▶ **Version difference data**:
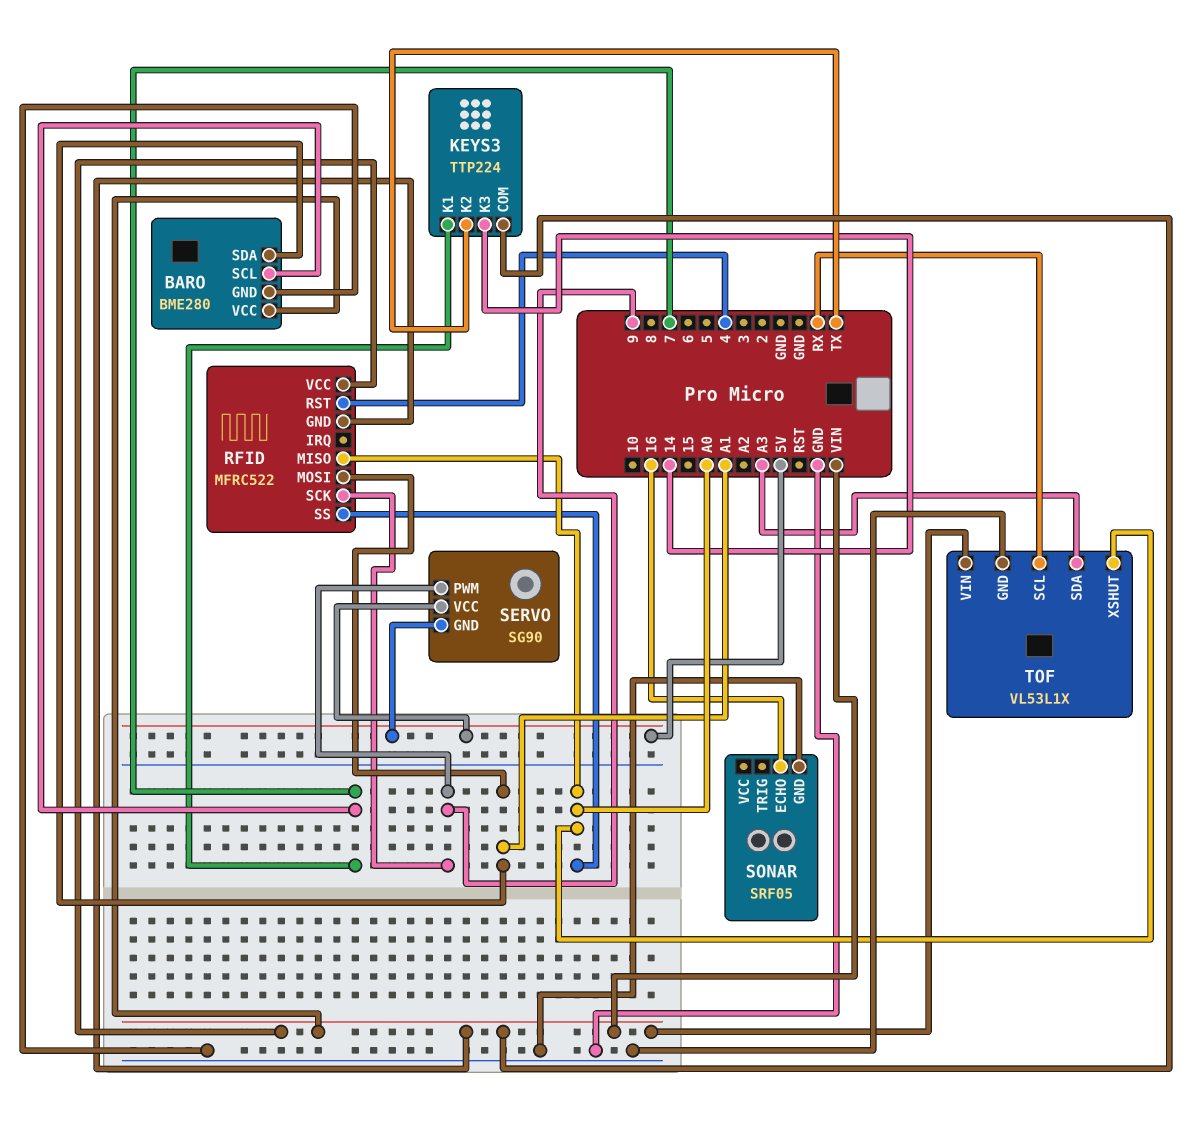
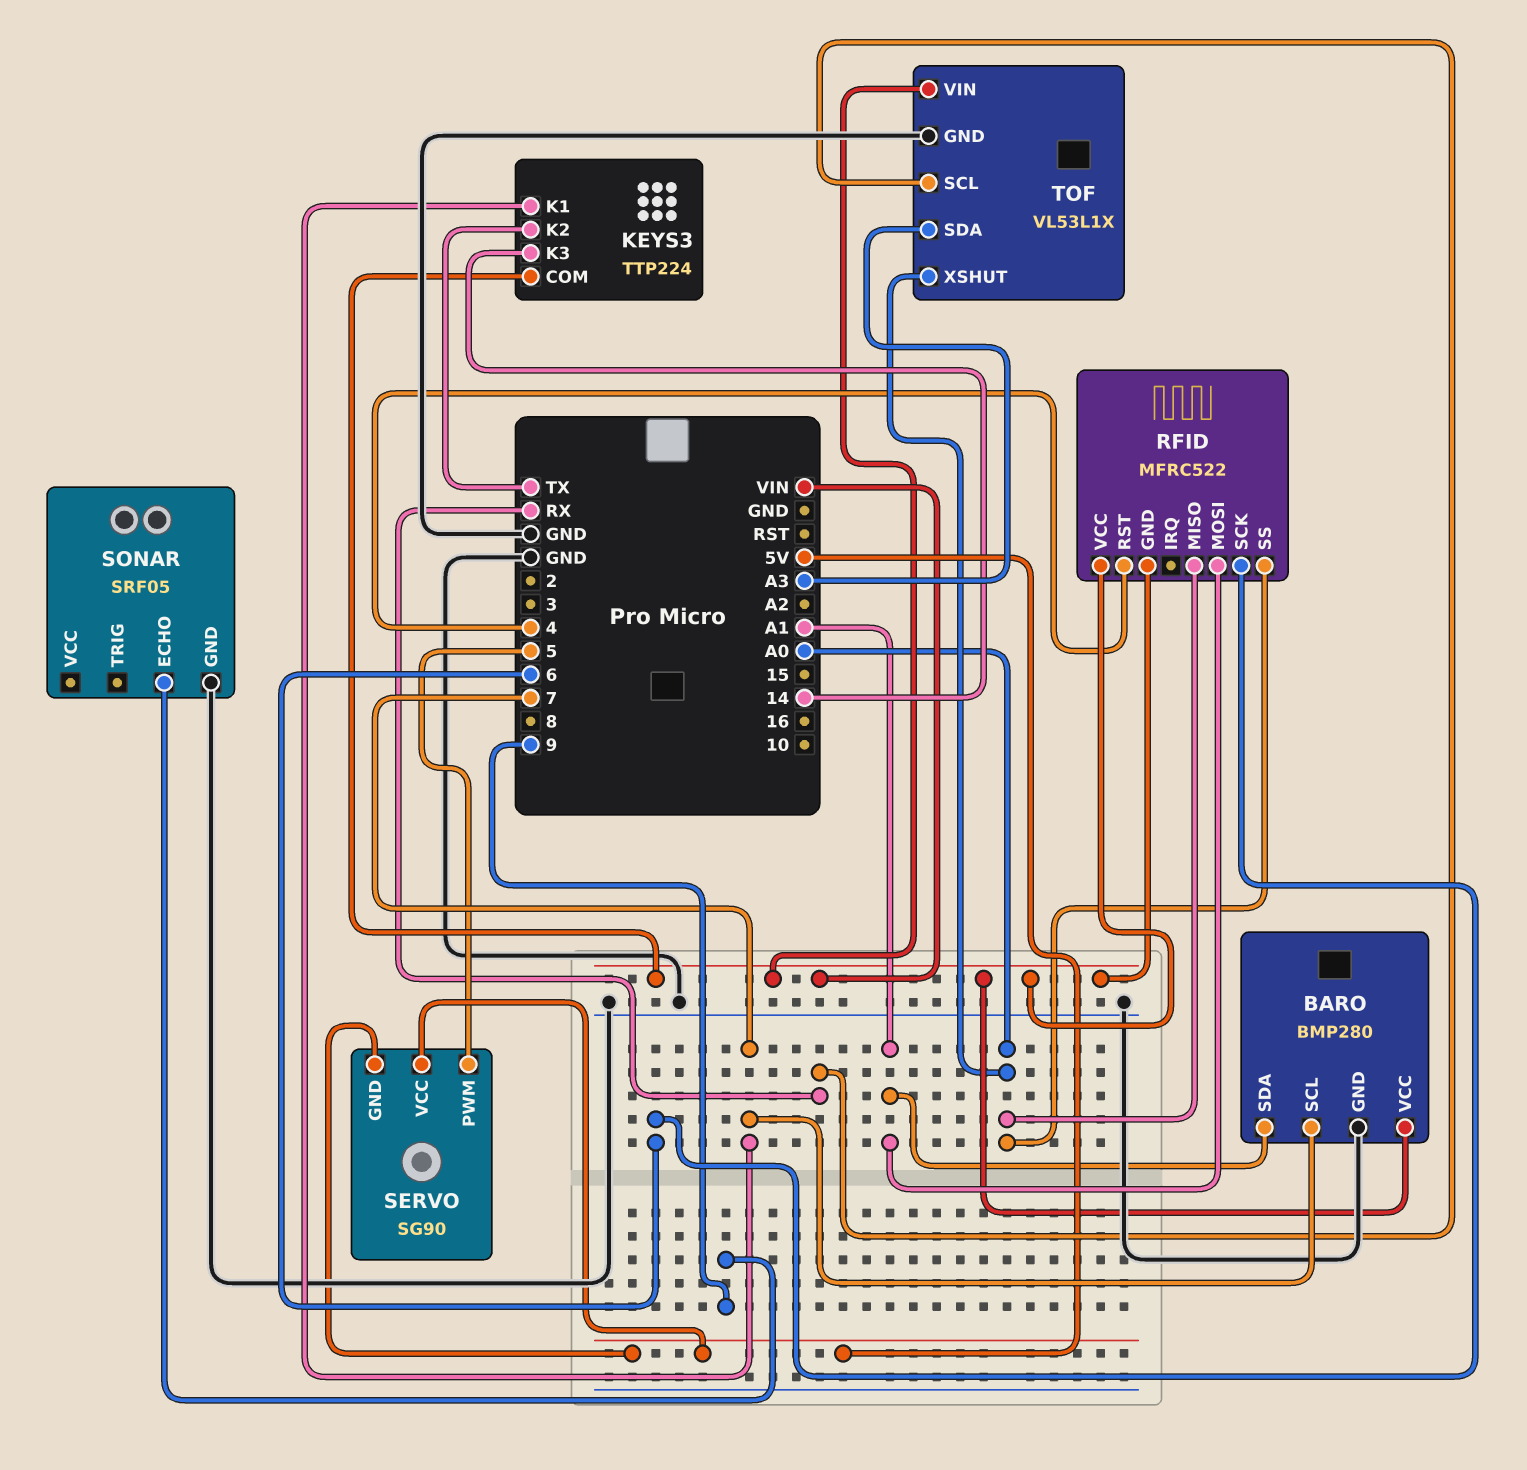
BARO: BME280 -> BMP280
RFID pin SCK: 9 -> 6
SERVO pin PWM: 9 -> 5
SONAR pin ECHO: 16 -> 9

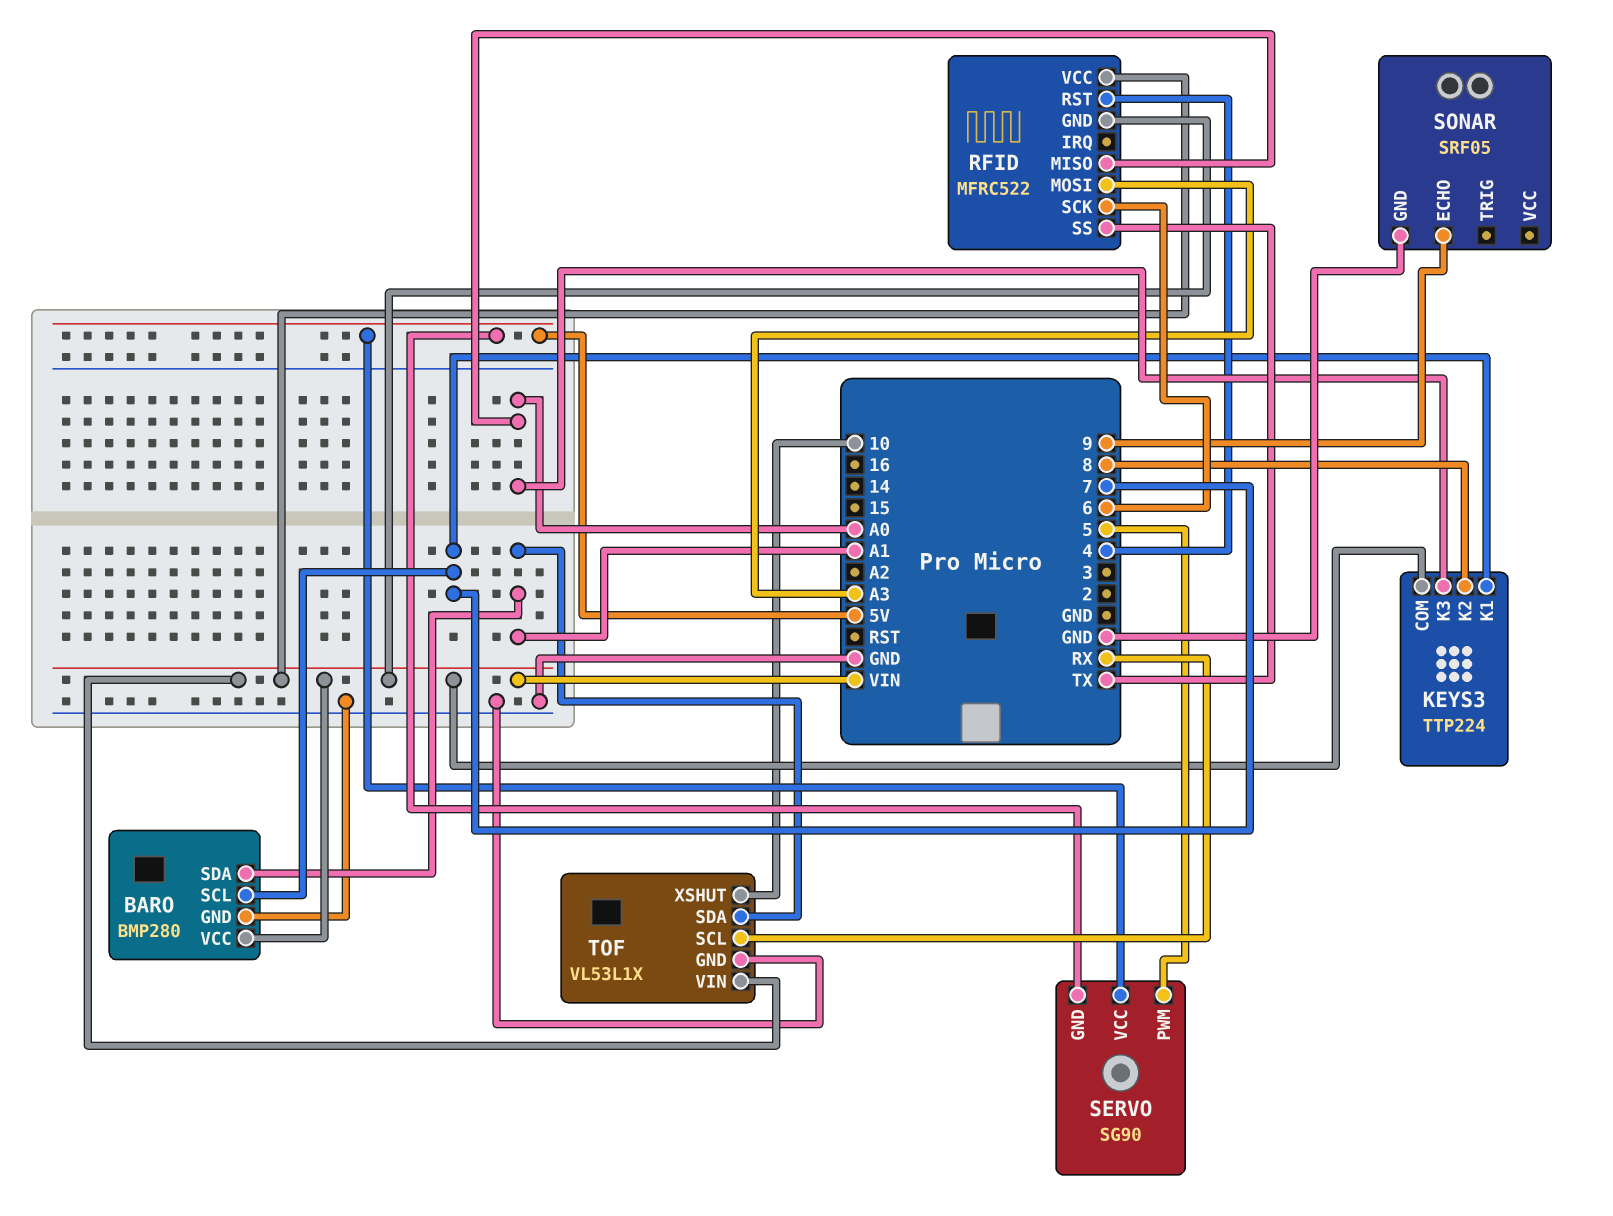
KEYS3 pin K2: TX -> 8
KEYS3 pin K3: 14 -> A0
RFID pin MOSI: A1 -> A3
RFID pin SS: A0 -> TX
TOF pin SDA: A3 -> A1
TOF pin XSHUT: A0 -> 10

▶ **EXERCISE INSTRUCTIONS**: With images excluded, write the records above out again exactly.

▶ **REPLY TO THE EXERCISE**:
BARO: BME280 -> BMP280
RFID pin SCK: 9 -> 6
SERVO pin PWM: 9 -> 5
SONAR pin ECHO: 16 -> 9

KEYS3 pin K2: TX -> 8
KEYS3 pin K3: 14 -> A0
RFID pin MOSI: A1 -> A3
RFID pin SS: A0 -> TX
TOF pin SDA: A3 -> A1
TOF pin XSHUT: A0 -> 10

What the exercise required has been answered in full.